#### [Directions for this task]
Show every line below that contains the string "kern".

#### [Information given]

========

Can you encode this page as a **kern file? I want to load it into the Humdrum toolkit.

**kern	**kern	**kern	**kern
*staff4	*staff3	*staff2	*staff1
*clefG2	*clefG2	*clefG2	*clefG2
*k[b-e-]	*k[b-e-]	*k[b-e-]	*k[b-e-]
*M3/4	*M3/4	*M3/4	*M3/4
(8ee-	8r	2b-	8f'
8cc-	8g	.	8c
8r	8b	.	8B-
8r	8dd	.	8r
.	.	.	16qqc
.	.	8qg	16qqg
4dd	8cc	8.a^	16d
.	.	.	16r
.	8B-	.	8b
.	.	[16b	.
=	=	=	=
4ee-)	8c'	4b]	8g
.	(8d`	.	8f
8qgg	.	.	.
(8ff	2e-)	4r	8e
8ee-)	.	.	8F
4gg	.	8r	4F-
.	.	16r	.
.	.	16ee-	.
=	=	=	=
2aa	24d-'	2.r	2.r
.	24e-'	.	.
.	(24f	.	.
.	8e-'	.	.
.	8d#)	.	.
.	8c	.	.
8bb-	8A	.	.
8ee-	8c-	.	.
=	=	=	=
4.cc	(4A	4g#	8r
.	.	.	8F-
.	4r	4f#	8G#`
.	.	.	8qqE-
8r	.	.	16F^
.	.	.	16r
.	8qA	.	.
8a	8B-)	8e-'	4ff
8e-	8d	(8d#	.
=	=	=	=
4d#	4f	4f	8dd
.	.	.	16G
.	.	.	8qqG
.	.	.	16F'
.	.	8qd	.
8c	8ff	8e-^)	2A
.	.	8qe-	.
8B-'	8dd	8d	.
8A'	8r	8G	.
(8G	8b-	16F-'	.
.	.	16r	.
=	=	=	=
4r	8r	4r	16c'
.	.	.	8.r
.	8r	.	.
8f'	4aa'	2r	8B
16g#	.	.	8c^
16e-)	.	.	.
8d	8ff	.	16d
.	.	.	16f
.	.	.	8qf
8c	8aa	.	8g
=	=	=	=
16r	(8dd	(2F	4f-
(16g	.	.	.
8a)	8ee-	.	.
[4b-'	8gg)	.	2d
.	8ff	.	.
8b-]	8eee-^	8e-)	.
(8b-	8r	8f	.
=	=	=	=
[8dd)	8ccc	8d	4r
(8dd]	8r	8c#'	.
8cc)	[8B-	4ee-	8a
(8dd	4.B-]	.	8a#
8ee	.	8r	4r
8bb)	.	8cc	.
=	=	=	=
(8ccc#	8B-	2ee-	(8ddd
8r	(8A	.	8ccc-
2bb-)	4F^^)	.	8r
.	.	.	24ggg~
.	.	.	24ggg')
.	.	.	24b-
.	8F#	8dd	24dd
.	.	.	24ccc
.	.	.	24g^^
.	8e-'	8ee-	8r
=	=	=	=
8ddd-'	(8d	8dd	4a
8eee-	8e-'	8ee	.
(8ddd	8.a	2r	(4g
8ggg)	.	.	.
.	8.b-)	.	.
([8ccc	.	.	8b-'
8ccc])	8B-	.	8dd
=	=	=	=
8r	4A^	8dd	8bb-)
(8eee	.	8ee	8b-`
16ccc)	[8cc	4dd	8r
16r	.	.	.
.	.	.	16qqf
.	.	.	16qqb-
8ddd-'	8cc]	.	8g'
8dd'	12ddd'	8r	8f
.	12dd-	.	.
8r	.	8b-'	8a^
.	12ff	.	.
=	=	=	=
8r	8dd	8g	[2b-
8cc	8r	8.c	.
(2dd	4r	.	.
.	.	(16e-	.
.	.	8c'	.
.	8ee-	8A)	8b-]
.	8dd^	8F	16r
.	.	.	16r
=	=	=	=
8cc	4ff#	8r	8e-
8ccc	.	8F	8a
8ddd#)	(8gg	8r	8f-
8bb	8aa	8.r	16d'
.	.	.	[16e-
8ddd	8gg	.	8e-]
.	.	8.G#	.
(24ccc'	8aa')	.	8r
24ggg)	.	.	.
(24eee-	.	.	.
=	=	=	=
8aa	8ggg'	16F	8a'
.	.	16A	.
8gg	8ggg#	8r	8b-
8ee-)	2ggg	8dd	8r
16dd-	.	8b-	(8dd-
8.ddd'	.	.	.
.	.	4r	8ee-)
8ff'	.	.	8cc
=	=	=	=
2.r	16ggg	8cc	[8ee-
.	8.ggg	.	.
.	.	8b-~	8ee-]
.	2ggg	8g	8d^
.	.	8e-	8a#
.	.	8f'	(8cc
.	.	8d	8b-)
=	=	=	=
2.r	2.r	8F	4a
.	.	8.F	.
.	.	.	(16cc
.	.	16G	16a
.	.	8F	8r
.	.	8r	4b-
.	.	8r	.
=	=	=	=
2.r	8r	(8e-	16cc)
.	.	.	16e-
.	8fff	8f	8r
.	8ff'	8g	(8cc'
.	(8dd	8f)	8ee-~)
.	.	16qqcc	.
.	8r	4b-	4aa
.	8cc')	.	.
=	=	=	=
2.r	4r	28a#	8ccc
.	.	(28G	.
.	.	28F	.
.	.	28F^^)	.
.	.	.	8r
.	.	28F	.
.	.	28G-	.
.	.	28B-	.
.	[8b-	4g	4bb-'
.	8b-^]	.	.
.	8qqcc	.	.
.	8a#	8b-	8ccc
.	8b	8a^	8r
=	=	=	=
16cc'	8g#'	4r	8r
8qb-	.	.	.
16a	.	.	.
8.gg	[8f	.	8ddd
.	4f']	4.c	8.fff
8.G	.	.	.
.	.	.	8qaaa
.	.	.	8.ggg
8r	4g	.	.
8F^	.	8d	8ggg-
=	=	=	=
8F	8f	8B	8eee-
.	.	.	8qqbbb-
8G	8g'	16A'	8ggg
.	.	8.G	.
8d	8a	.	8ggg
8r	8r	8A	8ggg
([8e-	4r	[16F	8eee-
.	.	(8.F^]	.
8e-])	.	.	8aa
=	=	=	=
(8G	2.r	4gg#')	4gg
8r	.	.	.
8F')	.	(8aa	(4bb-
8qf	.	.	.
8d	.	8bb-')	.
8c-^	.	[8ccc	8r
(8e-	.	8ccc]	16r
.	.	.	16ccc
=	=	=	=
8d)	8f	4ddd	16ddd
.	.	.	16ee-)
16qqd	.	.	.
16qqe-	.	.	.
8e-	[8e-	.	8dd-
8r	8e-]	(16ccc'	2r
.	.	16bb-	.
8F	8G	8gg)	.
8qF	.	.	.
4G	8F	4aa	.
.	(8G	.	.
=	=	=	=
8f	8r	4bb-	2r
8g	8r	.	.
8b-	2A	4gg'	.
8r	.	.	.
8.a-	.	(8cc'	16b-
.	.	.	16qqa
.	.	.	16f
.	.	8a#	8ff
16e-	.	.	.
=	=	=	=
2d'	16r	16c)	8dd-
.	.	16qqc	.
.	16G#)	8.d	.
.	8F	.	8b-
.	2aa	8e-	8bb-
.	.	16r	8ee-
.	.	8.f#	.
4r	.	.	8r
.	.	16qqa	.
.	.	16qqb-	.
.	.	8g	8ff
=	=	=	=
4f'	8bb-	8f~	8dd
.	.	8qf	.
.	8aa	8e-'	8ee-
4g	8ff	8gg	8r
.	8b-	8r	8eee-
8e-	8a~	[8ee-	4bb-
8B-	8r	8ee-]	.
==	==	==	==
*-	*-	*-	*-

========

#### [Finished exercise]
Can you encode this page as a **kern file? I want to load it into the Humdrum toolkit.
**kern	**kern	**kern	**kern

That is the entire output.